▶ _Work to be completed_: Take the lines from the head of the listing through the one bearing "brown semicircle: (119, 170)" and copy them exactly, leaving every picture out.
▶
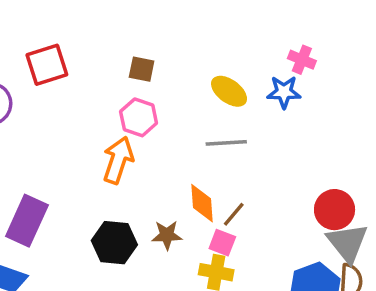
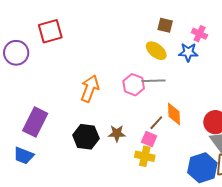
brown square: (142, 69) -> (165, 25), moved
pink hexagon: (139, 117) -> (134, 85), moved
orange diamond: (202, 203) -> (174, 114), moved

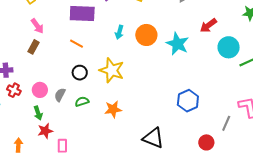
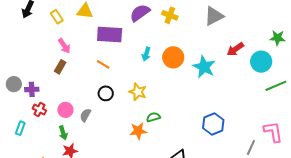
cyan circle: (229, 47) -> (261, 62), moved
yellow star: (112, 70) -> (138, 92), size x0.7
green semicircle: (82, 102) -> (153, 117), moved

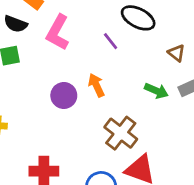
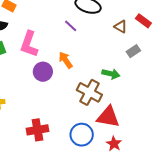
pink L-shape: (58, 32) -> (29, 44), moved
green arrow: (156, 91) -> (111, 74), moved

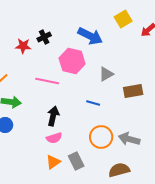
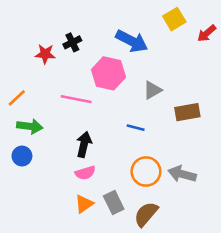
brown semicircle: (119, 170) -> (146, 214), moved, turned -35

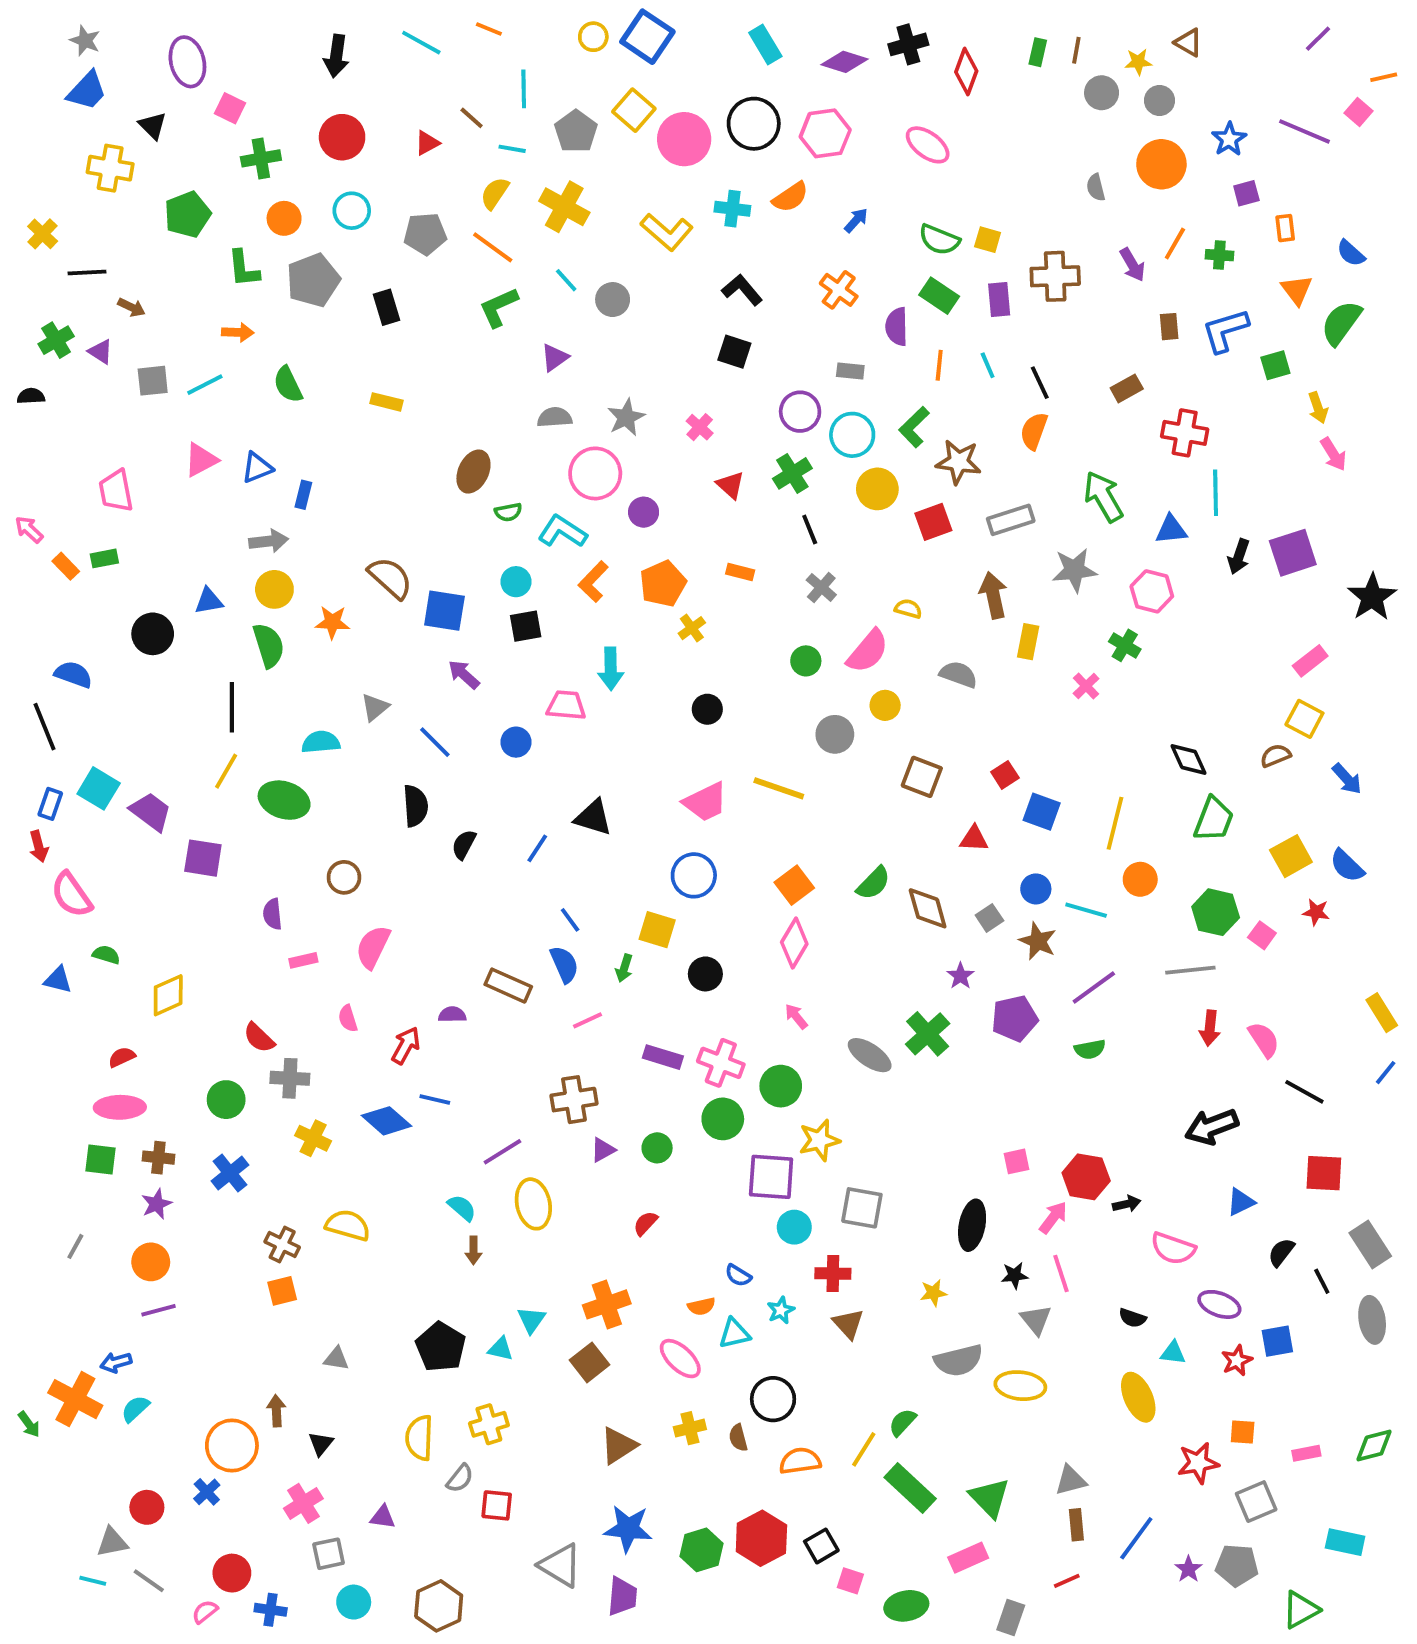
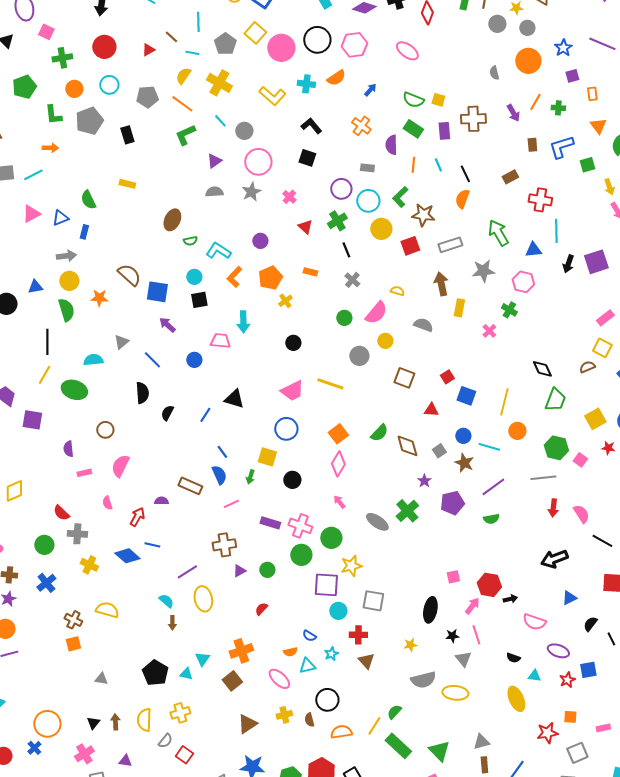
green semicircle: (288, 385) -> (88, 200), moved
pink circle: (595, 473) -> (258, 162), moved
brown arrow: (276, 1411) -> (115, 722), moved
red square: (497, 1505) -> (184, 755), turned 30

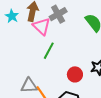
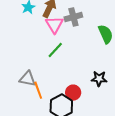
red circle: (75, 74) -> (73, 93), moved

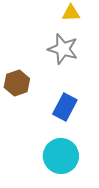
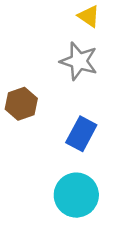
yellow triangle: (71, 13) -> (89, 16), turned 36

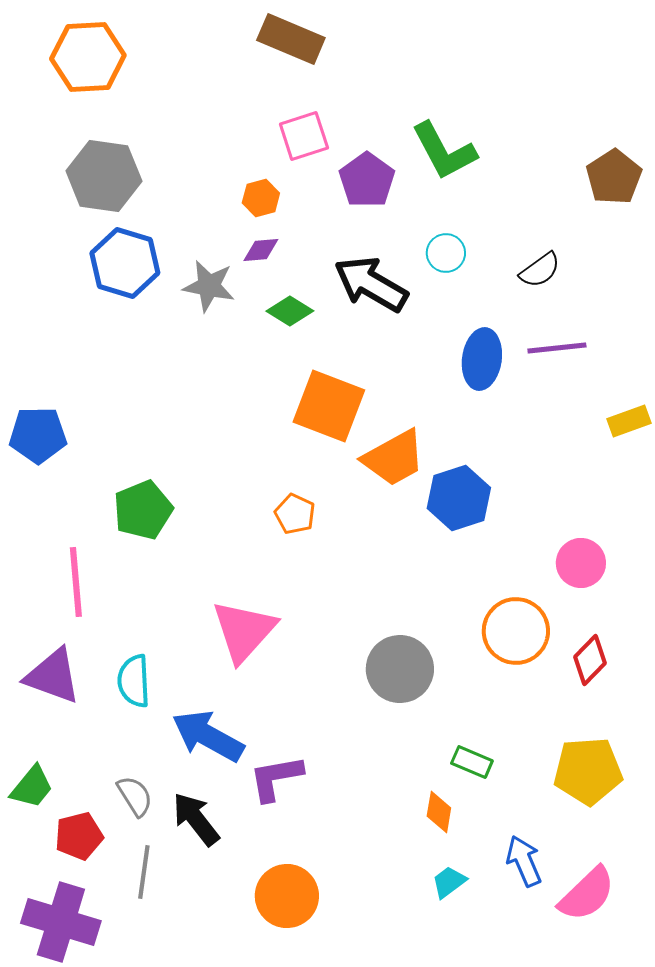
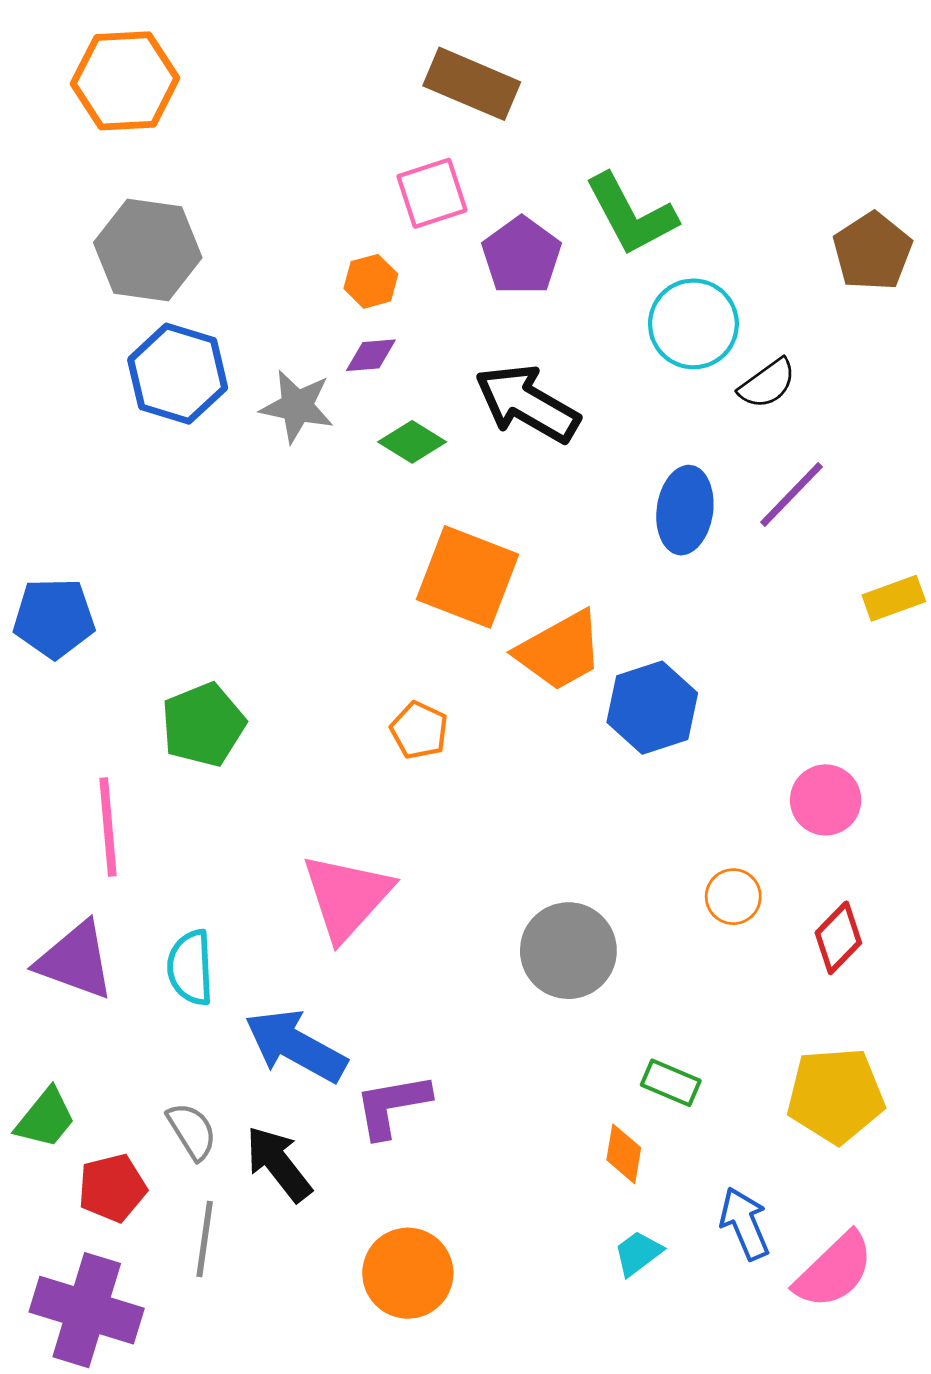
brown rectangle: (291, 39) -> (472, 84), moved
cyan circle: (446, 253) -> (693, 324), moved, size x1.6
purple line: (557, 348) -> (791, 494), turned -40
orange circle: (516, 631) -> (733, 897), size x0.6

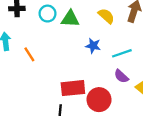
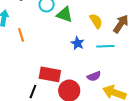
◀
▶ _Answer to the problem_:
brown square: (142, 69) -> (165, 25), moved
pink hexagon: (139, 117) -> (134, 85), moved
orange diamond: (202, 203) -> (174, 114), moved

cyan circle: (229, 47) -> (261, 62), moved
yellow star: (112, 70) -> (138, 92), size x0.7
green semicircle: (82, 102) -> (153, 117), moved

pink L-shape: (58, 32) -> (29, 44), moved
green arrow: (156, 91) -> (111, 74), moved

brown semicircle: (119, 170) -> (146, 214), moved, turned -35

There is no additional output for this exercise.